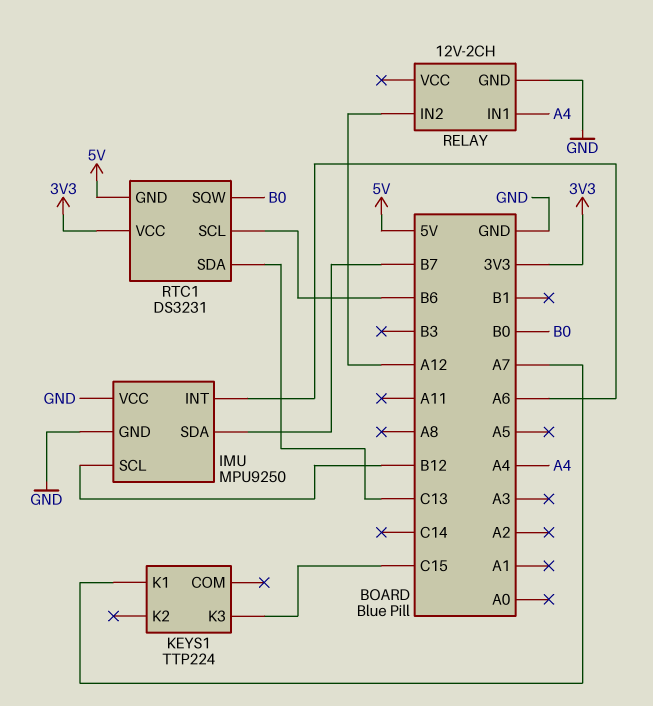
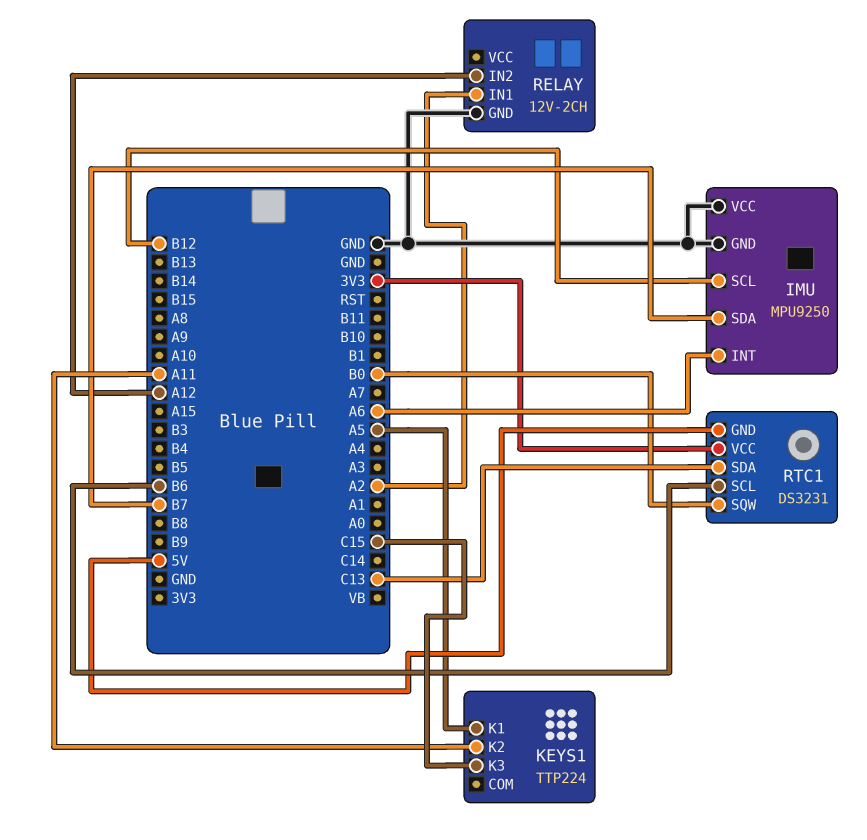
KEYS1 pin K1: A7 -> A5
KEYS1 pin K2: none -> A11
RELAY pin IN1: A4 -> A2

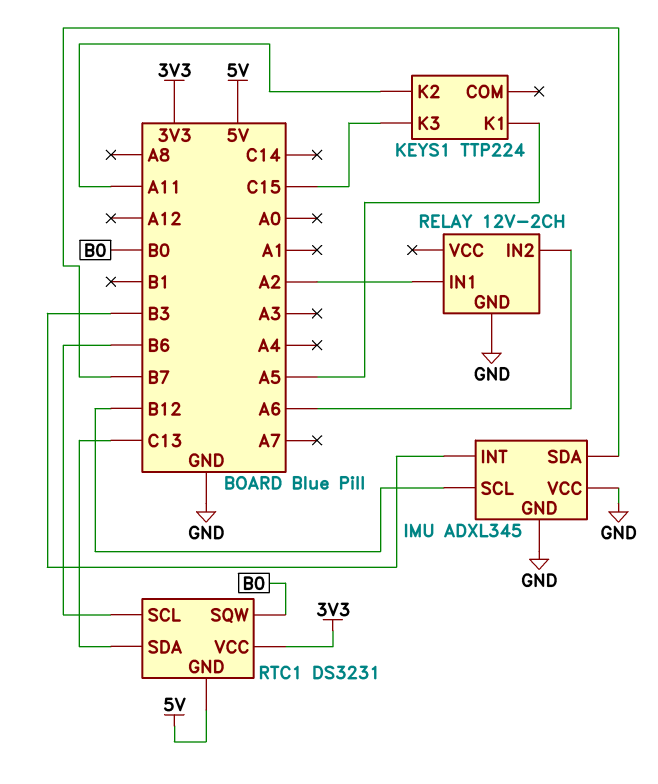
IMU: MPU9250 -> ADXL345
IMU pin INT: A6 -> B3
RELAY pin IN2: A12 -> A6

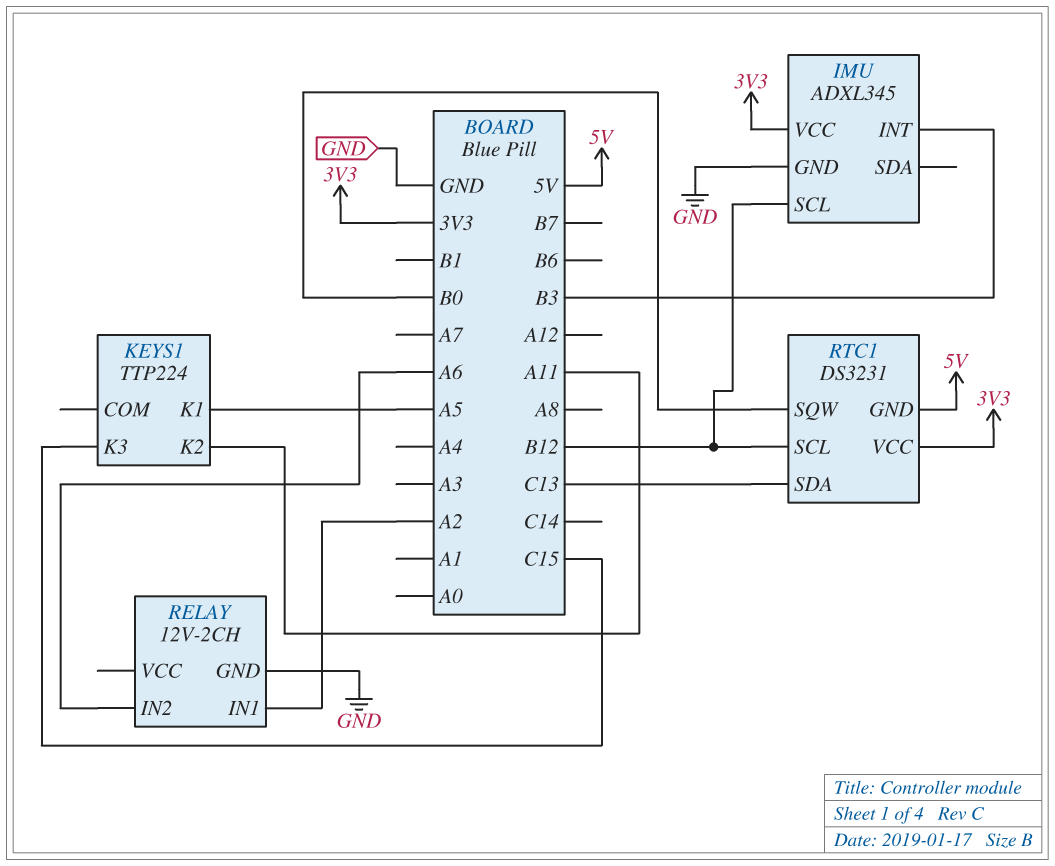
IMU pin SDA: B7 -> none
IMU pin VCC: GND -> 3V3
RTC1 pin SCL: B6 -> B12

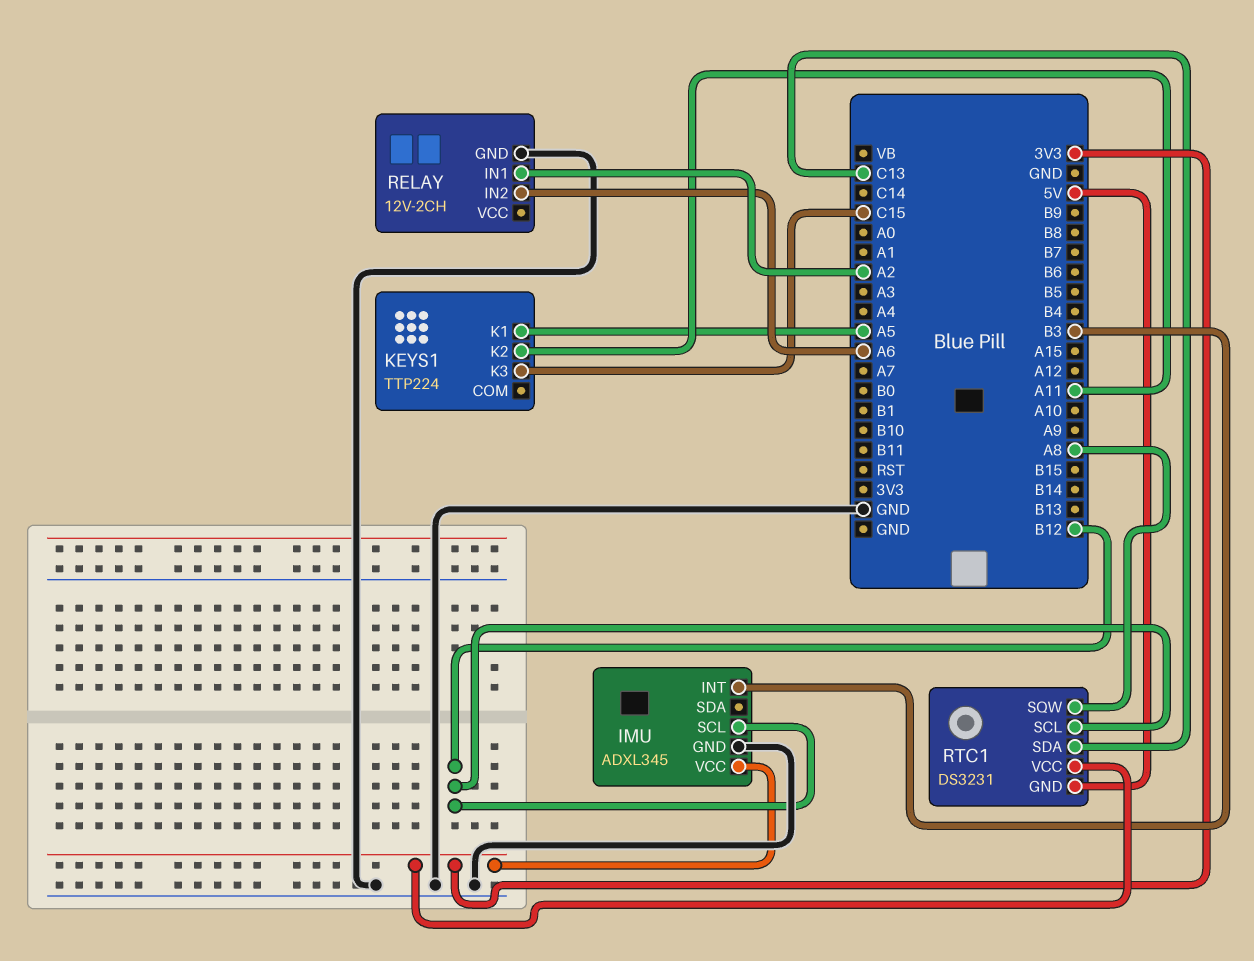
RTC1 pin SQW: B0 -> A8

┄┄┄┄┄┄┄┄┄┄┄┄┄┄┄┄┄┄┄┄

Faithful copy, images left out: write out every line of data.

KEYS1 pin K1: A7 -> A5
KEYS1 pin K2: none -> A11
RELAY pin IN1: A4 -> A2

IMU: MPU9250 -> ADXL345
IMU pin INT: A6 -> B3
RELAY pin IN2: A12 -> A6

IMU pin SDA: B7 -> none
IMU pin VCC: GND -> 3V3
RTC1 pin SCL: B6 -> B12

RTC1 pin SQW: B0 -> A8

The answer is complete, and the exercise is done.